**DIRECTIONS:** Scan the entries for the word "padlock" and return every line that has it.

**INPUT DATA:**
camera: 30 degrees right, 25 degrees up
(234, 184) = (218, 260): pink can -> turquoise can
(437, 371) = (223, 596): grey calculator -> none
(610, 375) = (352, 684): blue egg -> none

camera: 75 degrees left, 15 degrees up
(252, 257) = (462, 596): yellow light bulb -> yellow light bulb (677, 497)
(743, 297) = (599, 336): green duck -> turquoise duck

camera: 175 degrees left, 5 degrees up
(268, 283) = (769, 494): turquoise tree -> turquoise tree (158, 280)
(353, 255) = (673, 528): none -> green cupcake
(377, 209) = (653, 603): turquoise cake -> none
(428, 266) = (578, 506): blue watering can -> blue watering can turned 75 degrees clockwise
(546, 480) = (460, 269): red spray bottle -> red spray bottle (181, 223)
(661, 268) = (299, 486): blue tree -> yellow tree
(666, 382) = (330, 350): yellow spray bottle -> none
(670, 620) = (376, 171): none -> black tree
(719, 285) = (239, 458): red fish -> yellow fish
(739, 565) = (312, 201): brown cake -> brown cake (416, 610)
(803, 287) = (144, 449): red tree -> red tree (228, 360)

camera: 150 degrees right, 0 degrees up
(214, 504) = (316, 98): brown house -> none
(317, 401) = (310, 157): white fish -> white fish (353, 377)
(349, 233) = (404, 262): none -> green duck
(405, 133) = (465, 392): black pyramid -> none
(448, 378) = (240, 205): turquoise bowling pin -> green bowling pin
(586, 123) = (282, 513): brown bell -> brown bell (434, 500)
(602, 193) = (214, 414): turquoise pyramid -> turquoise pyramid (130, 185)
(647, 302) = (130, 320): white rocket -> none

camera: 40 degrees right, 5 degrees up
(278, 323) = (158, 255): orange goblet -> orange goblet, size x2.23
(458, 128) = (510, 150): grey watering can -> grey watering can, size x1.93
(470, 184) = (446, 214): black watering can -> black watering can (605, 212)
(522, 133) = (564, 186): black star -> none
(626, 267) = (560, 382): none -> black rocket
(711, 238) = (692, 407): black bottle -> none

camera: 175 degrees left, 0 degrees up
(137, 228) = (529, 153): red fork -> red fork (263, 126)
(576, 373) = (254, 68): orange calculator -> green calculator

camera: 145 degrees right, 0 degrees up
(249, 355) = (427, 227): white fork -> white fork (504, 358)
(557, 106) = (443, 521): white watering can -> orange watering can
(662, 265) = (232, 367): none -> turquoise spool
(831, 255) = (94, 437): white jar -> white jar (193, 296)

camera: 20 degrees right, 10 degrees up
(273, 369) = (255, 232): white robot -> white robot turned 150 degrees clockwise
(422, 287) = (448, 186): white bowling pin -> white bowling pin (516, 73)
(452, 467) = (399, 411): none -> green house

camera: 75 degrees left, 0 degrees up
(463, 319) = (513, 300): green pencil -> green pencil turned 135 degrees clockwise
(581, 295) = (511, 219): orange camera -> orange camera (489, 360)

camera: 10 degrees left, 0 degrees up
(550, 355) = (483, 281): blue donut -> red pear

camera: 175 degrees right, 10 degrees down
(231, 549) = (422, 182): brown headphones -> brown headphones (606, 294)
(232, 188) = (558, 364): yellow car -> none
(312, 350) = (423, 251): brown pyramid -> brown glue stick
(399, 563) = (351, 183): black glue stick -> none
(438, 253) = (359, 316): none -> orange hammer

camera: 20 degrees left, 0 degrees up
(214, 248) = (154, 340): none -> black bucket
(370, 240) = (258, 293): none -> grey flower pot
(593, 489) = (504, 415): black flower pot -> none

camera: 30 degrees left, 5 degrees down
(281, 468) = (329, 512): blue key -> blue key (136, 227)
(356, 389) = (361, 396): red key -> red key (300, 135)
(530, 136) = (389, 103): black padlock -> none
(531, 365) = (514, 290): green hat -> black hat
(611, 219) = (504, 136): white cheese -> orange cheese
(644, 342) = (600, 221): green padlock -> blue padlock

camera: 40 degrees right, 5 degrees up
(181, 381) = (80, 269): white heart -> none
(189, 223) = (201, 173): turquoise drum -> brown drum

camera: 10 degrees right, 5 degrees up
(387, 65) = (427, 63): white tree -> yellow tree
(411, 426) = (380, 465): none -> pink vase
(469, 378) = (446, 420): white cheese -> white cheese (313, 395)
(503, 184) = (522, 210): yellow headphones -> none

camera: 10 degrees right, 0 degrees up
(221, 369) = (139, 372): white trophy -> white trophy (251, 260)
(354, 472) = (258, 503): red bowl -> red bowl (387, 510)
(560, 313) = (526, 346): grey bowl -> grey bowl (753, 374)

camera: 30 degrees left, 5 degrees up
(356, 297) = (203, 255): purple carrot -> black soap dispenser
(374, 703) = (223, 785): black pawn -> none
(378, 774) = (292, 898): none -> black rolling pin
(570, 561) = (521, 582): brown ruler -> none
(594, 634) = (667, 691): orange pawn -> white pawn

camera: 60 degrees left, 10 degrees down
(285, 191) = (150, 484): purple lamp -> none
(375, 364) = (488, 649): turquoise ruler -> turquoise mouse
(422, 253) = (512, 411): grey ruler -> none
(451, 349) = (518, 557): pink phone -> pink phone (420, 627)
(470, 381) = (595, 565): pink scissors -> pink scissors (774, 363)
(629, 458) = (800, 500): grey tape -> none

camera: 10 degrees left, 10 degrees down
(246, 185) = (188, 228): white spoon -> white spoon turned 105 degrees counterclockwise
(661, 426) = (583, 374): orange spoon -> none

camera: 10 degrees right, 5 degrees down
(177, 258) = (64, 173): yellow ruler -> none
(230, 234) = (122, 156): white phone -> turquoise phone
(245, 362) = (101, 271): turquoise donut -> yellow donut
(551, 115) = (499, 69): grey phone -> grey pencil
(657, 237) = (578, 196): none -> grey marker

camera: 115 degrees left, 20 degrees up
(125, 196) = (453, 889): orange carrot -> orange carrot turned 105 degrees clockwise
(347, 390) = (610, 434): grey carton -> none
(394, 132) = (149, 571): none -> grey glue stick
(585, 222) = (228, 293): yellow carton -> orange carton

**SOLUTION FOR THIS TASK:**
(530, 136) = (389, 103): black padlock -> none
(644, 342) = (600, 221): green padlock -> blue padlock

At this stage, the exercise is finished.